[Opening Dataset records section]

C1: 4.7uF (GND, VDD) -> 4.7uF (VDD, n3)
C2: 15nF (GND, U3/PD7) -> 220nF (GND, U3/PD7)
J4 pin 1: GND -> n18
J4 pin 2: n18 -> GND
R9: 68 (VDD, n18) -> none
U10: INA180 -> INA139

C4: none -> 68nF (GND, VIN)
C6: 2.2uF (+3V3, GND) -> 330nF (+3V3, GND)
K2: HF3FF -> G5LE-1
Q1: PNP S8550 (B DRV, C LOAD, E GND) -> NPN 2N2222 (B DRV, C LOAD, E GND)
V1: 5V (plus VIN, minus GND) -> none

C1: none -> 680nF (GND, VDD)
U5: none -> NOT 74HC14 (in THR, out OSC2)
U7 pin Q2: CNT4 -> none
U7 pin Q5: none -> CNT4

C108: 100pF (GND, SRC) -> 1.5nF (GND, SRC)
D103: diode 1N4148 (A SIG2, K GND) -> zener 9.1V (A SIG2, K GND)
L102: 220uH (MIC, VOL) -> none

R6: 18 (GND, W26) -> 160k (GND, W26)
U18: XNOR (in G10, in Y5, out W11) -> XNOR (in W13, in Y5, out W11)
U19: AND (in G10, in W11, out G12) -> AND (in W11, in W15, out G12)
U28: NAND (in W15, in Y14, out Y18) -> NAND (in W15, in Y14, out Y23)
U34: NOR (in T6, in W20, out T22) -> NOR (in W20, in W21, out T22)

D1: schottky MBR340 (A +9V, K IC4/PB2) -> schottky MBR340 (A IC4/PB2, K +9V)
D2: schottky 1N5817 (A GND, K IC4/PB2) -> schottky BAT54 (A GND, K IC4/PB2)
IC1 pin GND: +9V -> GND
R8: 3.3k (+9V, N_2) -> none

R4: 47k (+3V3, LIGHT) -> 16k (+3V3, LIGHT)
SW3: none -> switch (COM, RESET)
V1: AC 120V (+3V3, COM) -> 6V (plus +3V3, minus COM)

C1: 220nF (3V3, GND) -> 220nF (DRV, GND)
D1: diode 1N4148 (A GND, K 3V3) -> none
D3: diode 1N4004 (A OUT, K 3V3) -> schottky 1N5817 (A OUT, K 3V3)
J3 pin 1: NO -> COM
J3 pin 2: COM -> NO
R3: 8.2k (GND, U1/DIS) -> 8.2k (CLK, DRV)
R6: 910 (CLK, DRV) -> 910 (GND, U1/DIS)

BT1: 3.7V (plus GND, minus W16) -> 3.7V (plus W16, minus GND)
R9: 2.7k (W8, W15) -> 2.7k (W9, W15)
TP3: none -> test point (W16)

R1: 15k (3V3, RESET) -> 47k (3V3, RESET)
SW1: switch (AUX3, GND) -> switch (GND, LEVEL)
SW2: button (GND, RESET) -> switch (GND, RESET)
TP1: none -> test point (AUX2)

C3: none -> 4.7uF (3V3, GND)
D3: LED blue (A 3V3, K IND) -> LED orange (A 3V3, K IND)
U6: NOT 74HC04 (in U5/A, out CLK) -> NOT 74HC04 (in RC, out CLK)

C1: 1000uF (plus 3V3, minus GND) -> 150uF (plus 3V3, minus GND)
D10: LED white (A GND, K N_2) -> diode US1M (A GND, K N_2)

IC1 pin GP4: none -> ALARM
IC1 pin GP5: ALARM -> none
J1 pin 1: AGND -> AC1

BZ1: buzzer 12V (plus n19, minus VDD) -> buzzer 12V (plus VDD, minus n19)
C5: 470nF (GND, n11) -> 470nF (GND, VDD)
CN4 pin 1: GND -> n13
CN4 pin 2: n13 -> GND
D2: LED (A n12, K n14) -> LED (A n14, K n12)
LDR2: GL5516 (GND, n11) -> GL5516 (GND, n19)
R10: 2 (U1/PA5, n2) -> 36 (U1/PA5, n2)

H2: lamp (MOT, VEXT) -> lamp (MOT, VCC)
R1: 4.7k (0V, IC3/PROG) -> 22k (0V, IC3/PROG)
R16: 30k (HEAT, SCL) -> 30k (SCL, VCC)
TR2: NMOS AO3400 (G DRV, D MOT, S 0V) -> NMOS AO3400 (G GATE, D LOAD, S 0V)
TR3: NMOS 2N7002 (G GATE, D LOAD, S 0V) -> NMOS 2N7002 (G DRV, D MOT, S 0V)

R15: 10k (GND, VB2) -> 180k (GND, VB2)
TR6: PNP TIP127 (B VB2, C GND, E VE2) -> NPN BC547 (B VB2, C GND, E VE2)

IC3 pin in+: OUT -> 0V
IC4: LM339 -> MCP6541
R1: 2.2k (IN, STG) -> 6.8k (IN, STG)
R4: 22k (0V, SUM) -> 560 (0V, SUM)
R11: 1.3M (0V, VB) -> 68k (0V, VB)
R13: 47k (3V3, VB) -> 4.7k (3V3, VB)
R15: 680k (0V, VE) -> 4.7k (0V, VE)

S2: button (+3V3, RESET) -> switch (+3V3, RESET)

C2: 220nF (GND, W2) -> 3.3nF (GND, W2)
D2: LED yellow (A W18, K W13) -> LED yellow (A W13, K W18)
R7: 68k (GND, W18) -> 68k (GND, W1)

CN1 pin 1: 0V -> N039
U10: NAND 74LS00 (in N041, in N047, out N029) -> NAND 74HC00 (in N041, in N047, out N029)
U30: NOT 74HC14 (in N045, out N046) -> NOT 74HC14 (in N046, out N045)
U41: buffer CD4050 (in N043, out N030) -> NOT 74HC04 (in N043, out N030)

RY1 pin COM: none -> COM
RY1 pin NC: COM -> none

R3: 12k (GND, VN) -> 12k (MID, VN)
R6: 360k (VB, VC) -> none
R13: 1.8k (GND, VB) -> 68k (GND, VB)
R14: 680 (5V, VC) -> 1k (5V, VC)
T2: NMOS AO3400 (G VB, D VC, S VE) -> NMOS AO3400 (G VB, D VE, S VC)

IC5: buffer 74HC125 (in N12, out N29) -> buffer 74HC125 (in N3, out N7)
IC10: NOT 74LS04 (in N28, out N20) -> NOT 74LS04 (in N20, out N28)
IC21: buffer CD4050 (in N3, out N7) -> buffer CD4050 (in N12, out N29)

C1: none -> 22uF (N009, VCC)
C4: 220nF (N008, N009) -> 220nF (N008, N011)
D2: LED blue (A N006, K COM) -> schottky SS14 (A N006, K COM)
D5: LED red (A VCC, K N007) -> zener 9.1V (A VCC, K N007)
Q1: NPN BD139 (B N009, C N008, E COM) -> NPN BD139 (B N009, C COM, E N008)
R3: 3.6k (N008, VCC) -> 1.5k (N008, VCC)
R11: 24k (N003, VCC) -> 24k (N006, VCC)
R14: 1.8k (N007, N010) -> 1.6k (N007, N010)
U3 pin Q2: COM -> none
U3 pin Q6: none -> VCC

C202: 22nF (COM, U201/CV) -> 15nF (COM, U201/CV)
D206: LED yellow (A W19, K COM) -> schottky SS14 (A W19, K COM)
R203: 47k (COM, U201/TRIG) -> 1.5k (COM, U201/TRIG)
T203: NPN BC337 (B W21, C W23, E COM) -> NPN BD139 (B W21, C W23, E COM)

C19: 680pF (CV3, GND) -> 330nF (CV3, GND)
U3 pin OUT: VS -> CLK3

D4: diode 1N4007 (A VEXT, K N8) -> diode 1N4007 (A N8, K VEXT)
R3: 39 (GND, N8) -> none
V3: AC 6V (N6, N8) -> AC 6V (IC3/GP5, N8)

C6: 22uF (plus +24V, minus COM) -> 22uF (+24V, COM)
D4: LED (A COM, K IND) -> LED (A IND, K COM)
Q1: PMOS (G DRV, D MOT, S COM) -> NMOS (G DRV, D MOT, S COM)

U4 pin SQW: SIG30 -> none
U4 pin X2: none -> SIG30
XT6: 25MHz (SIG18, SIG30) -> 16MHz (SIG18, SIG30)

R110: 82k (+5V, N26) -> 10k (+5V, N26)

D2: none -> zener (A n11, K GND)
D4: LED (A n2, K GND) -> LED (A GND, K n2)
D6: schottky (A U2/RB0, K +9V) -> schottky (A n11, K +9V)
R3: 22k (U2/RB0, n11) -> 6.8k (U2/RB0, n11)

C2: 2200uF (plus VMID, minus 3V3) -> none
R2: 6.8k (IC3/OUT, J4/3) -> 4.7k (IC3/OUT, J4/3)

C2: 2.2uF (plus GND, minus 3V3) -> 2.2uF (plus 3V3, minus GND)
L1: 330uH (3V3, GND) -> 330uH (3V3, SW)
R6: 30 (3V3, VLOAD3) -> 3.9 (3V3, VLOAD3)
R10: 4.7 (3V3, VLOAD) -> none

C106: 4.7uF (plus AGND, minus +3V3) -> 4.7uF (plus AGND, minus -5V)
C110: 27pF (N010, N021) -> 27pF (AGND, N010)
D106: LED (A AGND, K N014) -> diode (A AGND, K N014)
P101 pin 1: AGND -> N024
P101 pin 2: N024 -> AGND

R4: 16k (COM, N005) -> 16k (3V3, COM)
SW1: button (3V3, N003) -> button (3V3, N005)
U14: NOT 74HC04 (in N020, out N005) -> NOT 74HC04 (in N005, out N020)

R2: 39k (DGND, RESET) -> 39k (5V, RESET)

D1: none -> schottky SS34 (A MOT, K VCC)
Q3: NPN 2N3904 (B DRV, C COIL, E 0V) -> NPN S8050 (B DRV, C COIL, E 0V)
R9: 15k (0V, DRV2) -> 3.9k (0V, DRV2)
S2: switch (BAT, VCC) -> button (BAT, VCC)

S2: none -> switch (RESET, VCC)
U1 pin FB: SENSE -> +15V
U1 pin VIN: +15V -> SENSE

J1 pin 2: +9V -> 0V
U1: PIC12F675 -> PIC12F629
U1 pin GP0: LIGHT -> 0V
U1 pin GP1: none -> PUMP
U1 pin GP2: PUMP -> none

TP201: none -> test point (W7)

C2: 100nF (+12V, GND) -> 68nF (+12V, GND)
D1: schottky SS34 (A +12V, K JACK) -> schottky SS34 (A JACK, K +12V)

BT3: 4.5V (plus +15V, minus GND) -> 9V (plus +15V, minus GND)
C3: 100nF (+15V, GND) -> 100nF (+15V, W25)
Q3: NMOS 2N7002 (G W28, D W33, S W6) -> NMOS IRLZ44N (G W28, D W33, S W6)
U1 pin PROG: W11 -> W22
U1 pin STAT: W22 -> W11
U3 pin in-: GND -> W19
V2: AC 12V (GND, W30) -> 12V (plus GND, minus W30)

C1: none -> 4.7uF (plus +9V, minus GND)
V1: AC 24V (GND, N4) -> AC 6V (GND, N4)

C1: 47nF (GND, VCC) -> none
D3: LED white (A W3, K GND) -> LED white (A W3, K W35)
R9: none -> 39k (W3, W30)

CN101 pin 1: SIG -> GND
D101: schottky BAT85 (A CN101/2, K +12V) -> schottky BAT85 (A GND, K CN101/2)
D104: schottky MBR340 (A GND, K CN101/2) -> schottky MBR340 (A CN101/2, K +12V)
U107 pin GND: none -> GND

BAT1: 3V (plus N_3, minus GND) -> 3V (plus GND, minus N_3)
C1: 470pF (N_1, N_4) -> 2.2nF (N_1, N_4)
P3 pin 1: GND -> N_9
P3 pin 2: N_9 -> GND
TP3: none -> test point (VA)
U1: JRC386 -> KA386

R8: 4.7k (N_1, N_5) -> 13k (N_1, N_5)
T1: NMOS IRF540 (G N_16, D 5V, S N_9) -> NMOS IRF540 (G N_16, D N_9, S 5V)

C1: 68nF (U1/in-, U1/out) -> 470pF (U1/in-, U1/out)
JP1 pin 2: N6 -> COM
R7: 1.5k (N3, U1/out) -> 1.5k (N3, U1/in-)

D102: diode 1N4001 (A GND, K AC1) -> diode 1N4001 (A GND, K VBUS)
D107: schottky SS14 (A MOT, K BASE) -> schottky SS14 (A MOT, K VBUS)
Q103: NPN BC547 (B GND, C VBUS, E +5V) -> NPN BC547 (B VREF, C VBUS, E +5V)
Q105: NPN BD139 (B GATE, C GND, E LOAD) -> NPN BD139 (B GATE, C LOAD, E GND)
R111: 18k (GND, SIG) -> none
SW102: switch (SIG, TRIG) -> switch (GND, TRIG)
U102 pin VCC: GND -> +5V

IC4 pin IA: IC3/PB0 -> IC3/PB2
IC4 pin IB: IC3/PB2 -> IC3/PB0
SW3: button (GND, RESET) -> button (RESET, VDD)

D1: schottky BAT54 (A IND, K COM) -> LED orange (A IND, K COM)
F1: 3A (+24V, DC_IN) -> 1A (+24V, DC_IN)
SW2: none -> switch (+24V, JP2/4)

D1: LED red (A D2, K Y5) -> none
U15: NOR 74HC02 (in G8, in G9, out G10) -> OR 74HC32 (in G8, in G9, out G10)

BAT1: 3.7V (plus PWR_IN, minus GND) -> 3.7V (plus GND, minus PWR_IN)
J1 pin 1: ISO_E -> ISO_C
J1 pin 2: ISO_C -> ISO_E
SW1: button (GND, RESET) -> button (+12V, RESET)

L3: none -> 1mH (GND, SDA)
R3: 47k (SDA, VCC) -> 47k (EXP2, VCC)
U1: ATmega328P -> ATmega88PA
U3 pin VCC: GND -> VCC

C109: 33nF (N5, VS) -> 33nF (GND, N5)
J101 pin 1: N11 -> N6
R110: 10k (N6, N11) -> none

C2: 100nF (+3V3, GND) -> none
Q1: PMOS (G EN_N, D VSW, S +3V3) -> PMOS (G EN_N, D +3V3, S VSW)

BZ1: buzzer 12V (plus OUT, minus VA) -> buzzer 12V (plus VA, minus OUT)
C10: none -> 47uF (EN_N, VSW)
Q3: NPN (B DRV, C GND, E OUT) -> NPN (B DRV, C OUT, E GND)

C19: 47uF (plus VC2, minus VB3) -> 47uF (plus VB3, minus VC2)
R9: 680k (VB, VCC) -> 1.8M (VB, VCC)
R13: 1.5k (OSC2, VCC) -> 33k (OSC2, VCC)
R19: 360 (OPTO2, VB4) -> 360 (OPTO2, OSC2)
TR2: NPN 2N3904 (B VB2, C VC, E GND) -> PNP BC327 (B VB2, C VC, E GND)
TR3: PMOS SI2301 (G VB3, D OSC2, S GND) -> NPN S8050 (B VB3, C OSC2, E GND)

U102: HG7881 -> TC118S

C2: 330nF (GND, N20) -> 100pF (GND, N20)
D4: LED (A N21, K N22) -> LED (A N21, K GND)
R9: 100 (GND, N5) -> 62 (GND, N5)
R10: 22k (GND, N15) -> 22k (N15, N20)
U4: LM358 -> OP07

[Closing Dataset records section]

Aim of the task: Which lines in the records above include the word "blue"? Copy them out.

Output for this task:
D3: LED blue (A 3V3, K IND) -> LED orange (A 3V3, K IND)
D2: LED blue (A N006, K COM) -> schottky SS14 (A N006, K COM)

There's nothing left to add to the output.